#### Activity:
Reproduce only what runs from the line containing "purple semicircle: rotated" to the line containing "black triangle: rotated 16 degrees clockwise" in the records below, inclusive. Keep it exact, and keep the pictures out.

• • • •

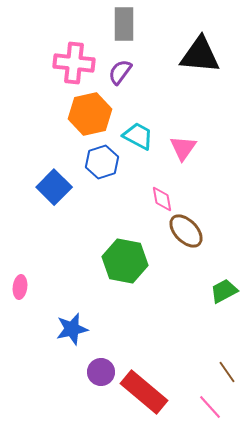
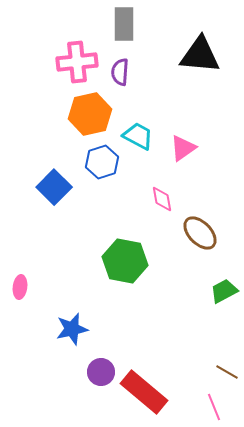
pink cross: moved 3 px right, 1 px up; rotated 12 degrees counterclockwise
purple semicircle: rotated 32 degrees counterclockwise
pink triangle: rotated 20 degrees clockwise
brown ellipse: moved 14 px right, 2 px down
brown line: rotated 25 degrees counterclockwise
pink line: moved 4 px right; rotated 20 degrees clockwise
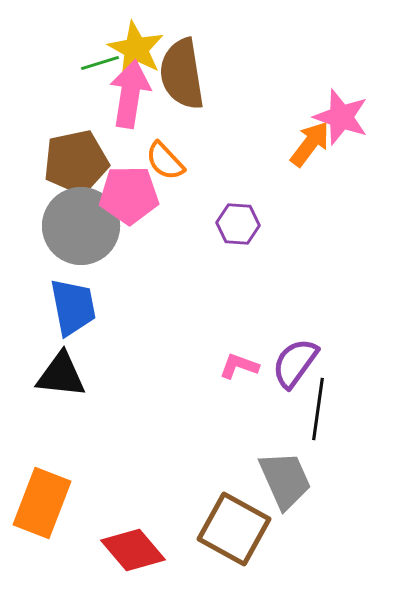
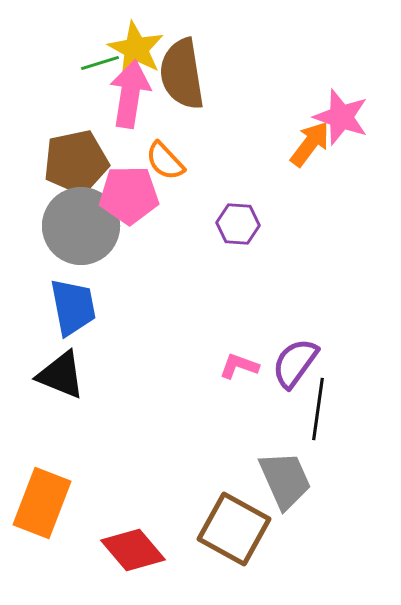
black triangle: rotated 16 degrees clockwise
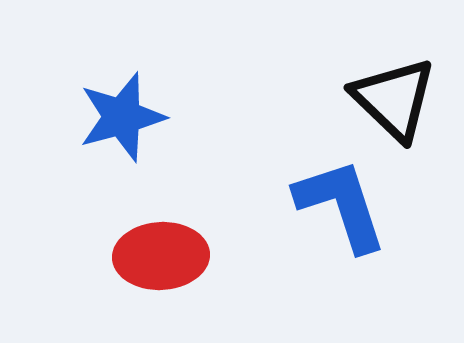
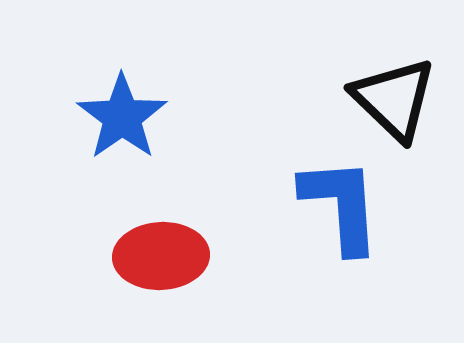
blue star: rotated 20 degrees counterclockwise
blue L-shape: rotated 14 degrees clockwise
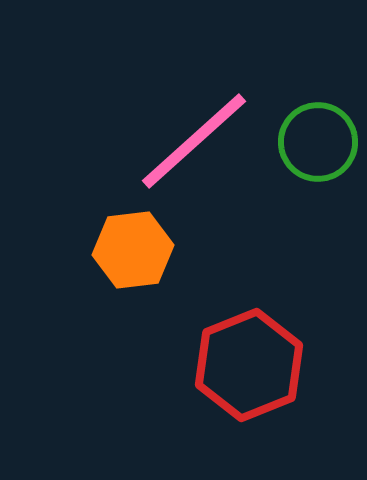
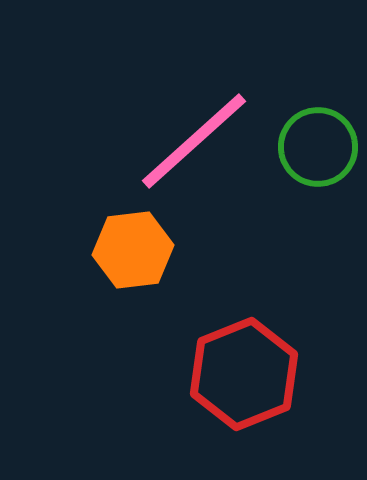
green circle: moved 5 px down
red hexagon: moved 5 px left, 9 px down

• • • •

#### Result for this task:
purple semicircle: rotated 32 degrees counterclockwise
pink triangle: rotated 20 degrees clockwise
brown ellipse: moved 14 px right, 2 px down
brown line: rotated 25 degrees counterclockwise
pink line: moved 4 px right; rotated 20 degrees clockwise
black triangle: rotated 16 degrees clockwise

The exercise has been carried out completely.